● Records for the exercise
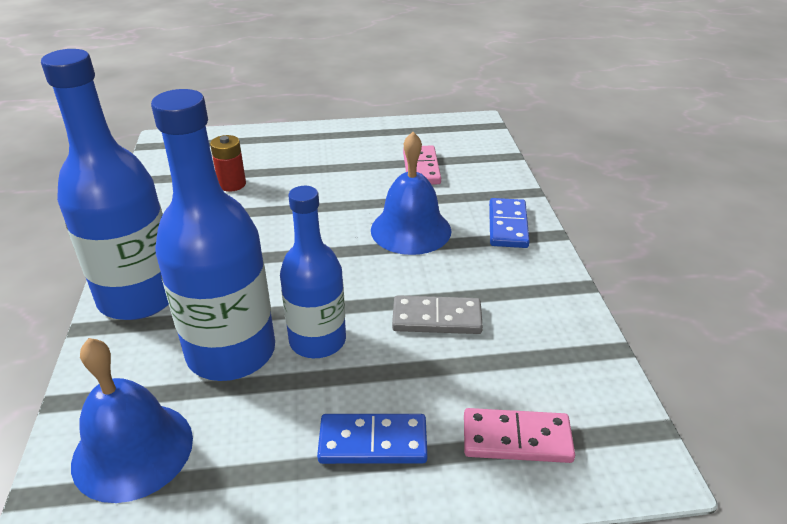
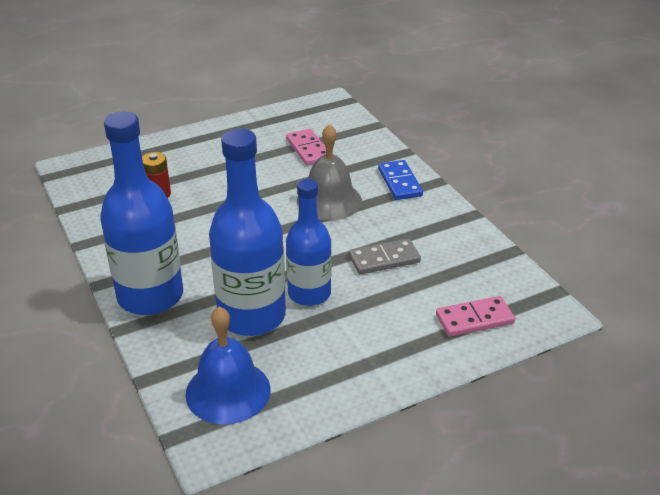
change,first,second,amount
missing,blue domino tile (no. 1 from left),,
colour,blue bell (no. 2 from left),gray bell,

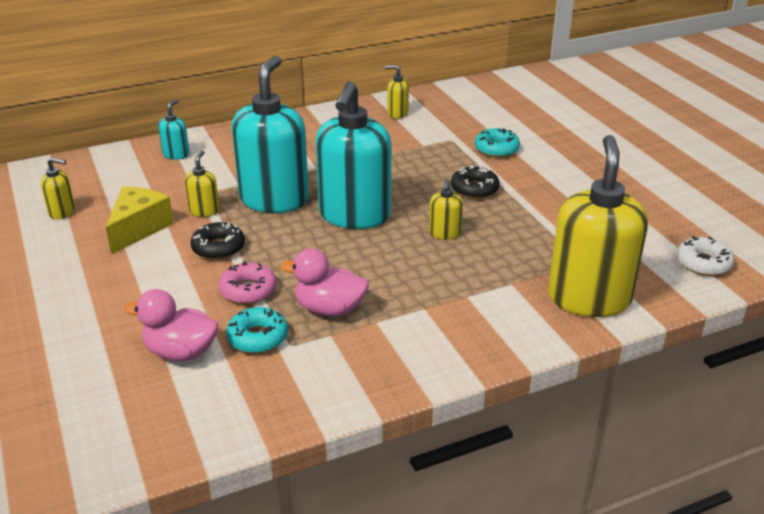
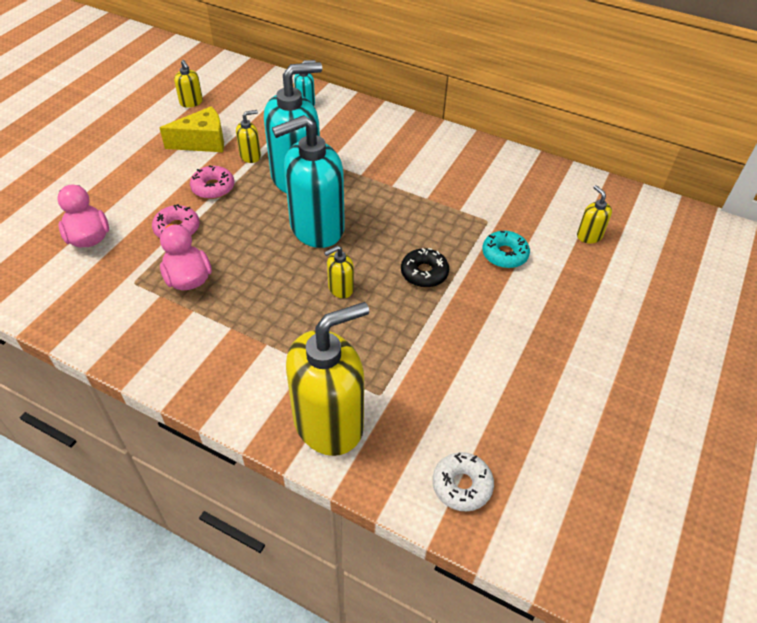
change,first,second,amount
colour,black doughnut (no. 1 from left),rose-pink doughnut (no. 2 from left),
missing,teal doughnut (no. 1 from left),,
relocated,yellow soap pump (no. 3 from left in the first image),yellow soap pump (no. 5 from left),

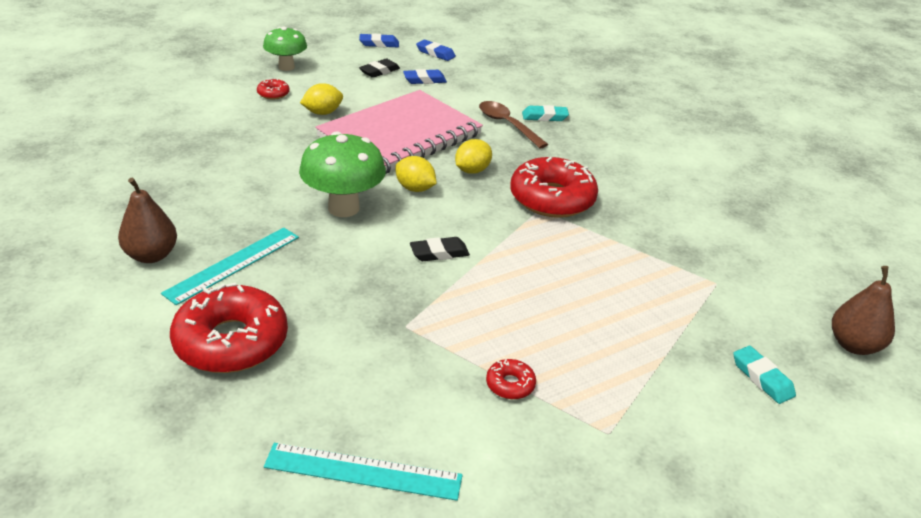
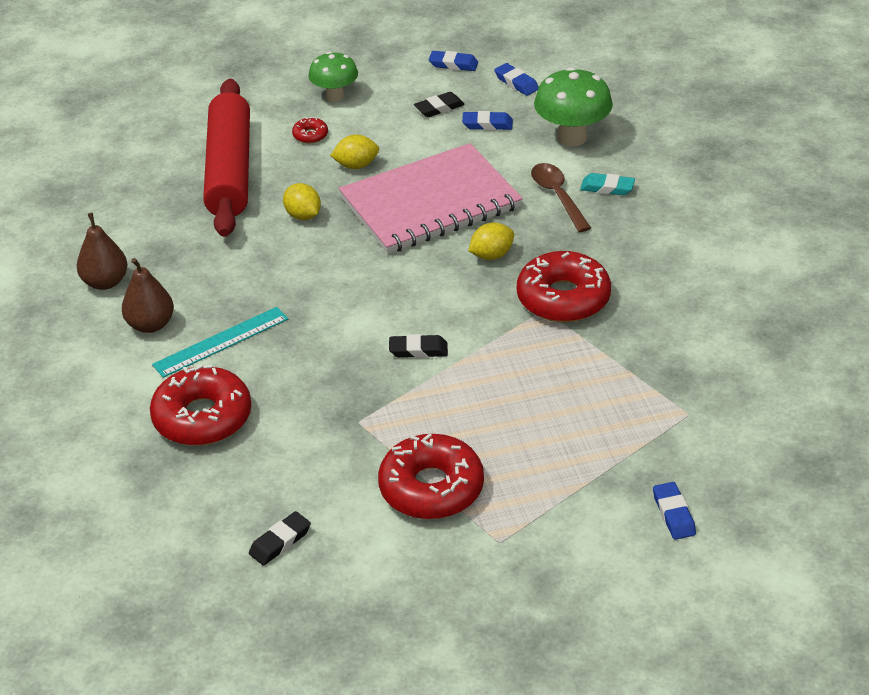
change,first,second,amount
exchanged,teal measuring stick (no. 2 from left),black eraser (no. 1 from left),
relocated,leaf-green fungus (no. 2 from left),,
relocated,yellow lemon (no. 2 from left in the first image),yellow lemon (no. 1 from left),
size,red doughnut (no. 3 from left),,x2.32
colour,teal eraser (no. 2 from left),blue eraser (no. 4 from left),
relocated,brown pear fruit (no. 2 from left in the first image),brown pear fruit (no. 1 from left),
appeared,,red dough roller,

● Task goal
Leave out the pictures and retype the rest of the entries exactly.

● Written answer
change,first,second,amount
missing,blue domino tile (no. 1 from left),,
colour,blue bell (no. 2 from left),gray bell,

change,first,second,amount
colour,black doughnut (no. 1 from left),rose-pink doughnut (no. 2 from left),
missing,teal doughnut (no. 1 from left),,
relocated,yellow soap pump (no. 3 from left in the first image),yellow soap pump (no. 5 from left),

change,first,second,amount
exchanged,teal measuring stick (no. 2 from left),black eraser (no. 1 from left),
relocated,leaf-green fungus (no. 2 from left),,
relocated,yellow lemon (no. 2 from left in the first image),yellow lemon (no. 1 from left),
size,red doughnut (no. 3 from left),,x2.32
colour,teal eraser (no. 2 from left),blue eraser (no. 4 from left),
relocated,brown pear fruit (no. 2 from left in the first image),brown pear fruit (no. 1 from left),
appeared,,red dough roller,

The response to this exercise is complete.